YOUR GOAL
Pictures aside, print all of the data below exactly as written.

SUPPLIED DATA
--
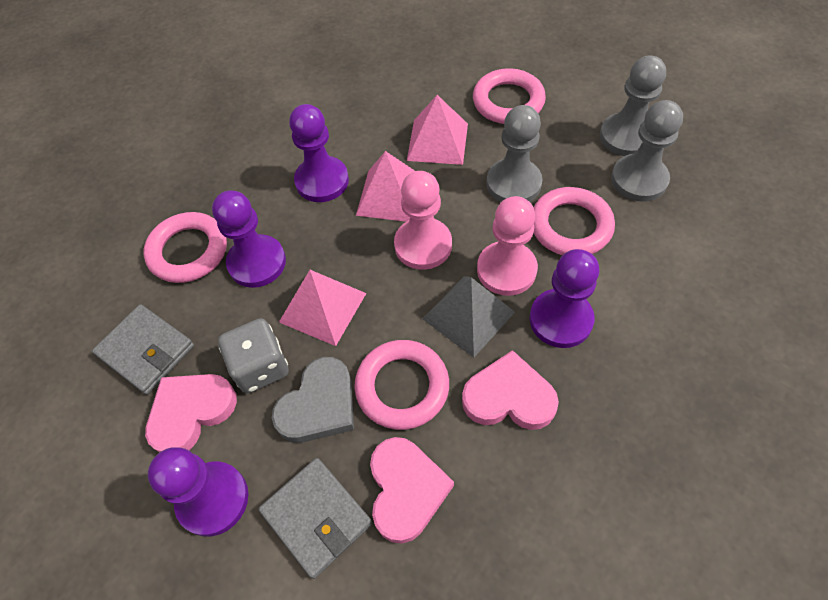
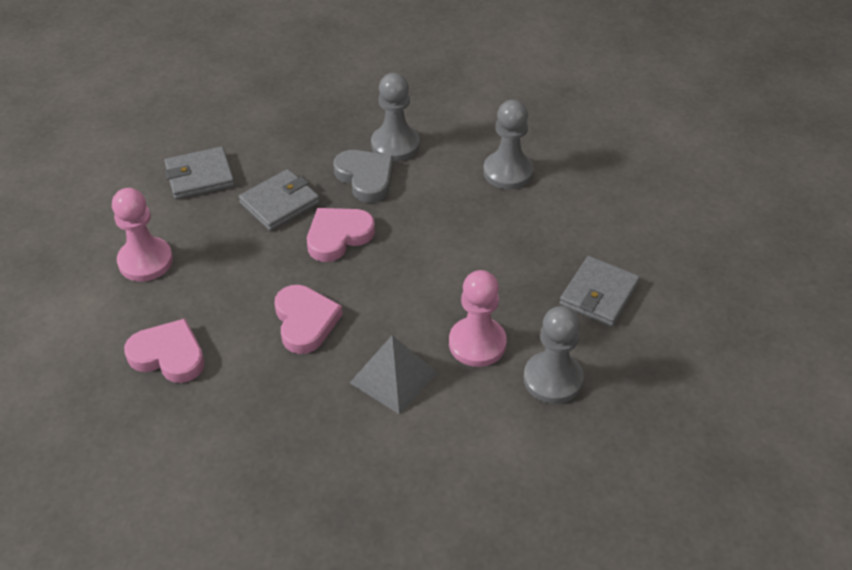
grey dice: 1 -> 0
grey wallet: 2 -> 3
pink pyramid: 3 -> 0
pink ring: 4 -> 0
purple pawn: 4 -> 0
--
SOLUTION FOR THIS EXERCISE
grey dice: 1 -> 0
grey wallet: 2 -> 3
pink pyramid: 3 -> 0
pink ring: 4 -> 0
purple pawn: 4 -> 0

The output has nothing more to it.